** PROBLEM **
The expected output is the full data, repeated exactly, without pictures.

** RECORDS SHOWN **
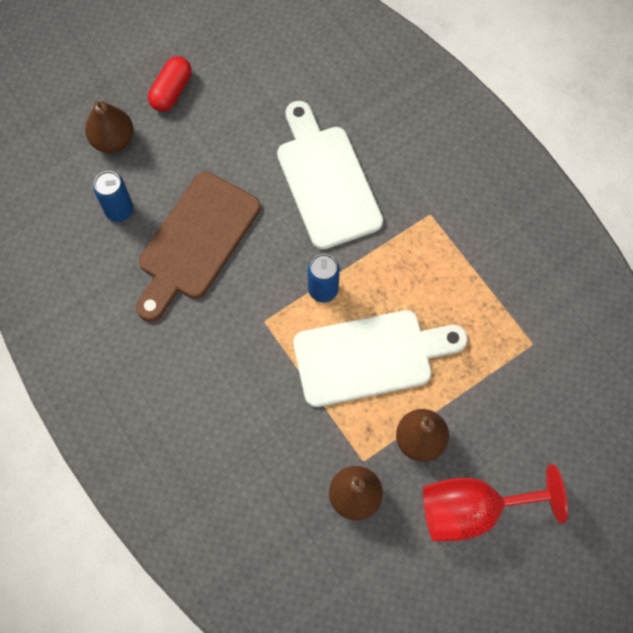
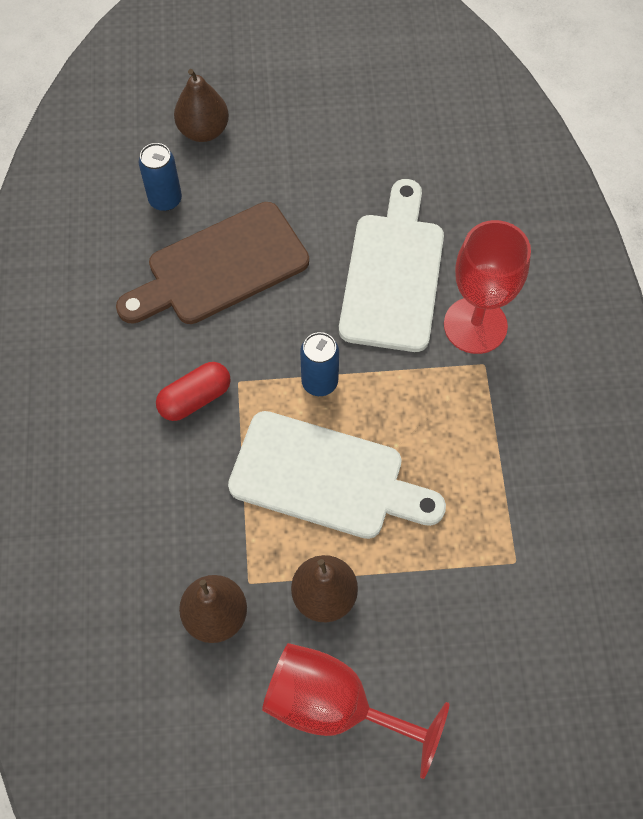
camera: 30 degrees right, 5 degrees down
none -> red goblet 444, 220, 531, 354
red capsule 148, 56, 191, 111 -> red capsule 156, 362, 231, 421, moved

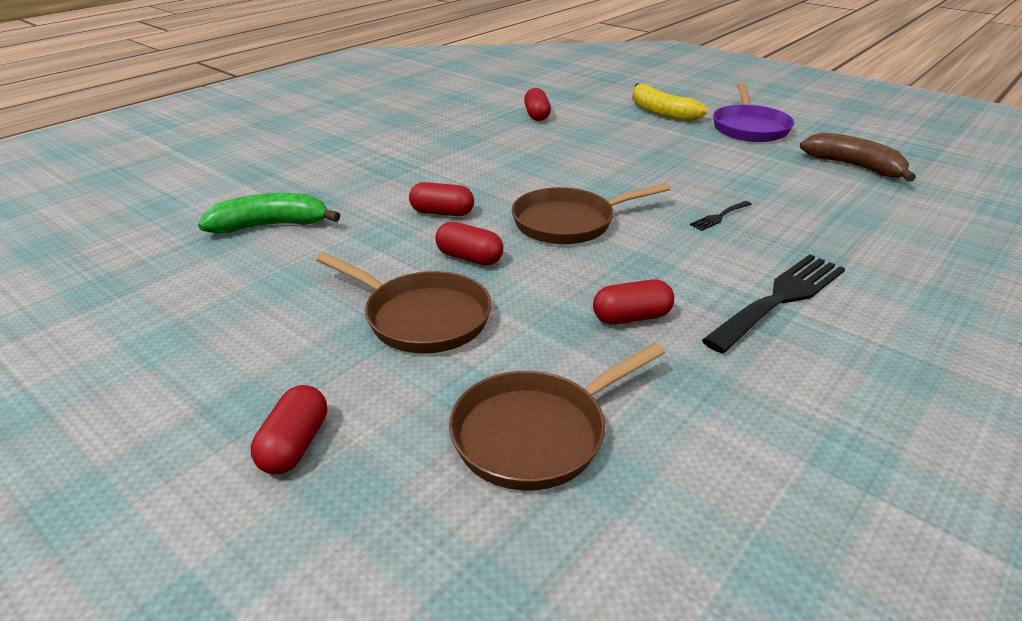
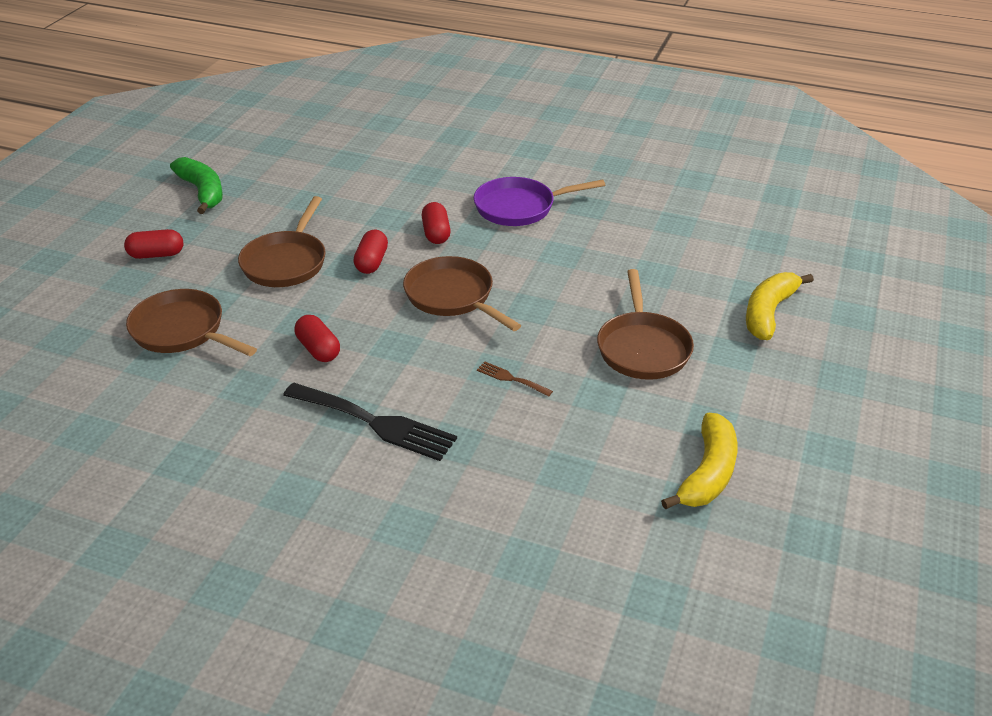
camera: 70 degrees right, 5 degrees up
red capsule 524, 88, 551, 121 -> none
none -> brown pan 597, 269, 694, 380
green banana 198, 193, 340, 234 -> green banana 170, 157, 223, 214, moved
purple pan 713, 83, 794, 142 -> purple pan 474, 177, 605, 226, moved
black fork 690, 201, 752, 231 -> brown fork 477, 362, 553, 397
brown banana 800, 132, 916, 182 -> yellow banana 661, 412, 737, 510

** EXERCISE RESULT **
camera: 30 degrees right, 5 degrees down
none -> red goblet 444, 220, 531, 354
red capsule 148, 56, 191, 111 -> red capsule 156, 362, 231, 421, moved

camera: 70 degrees right, 5 degrees up
red capsule 524, 88, 551, 121 -> none
none -> brown pan 597, 269, 694, 380
green banana 198, 193, 340, 234 -> green banana 170, 157, 223, 214, moved
purple pan 713, 83, 794, 142 -> purple pan 474, 177, 605, 226, moved
black fork 690, 201, 752, 231 -> brown fork 477, 362, 553, 397
brown banana 800, 132, 916, 182 -> yellow banana 661, 412, 737, 510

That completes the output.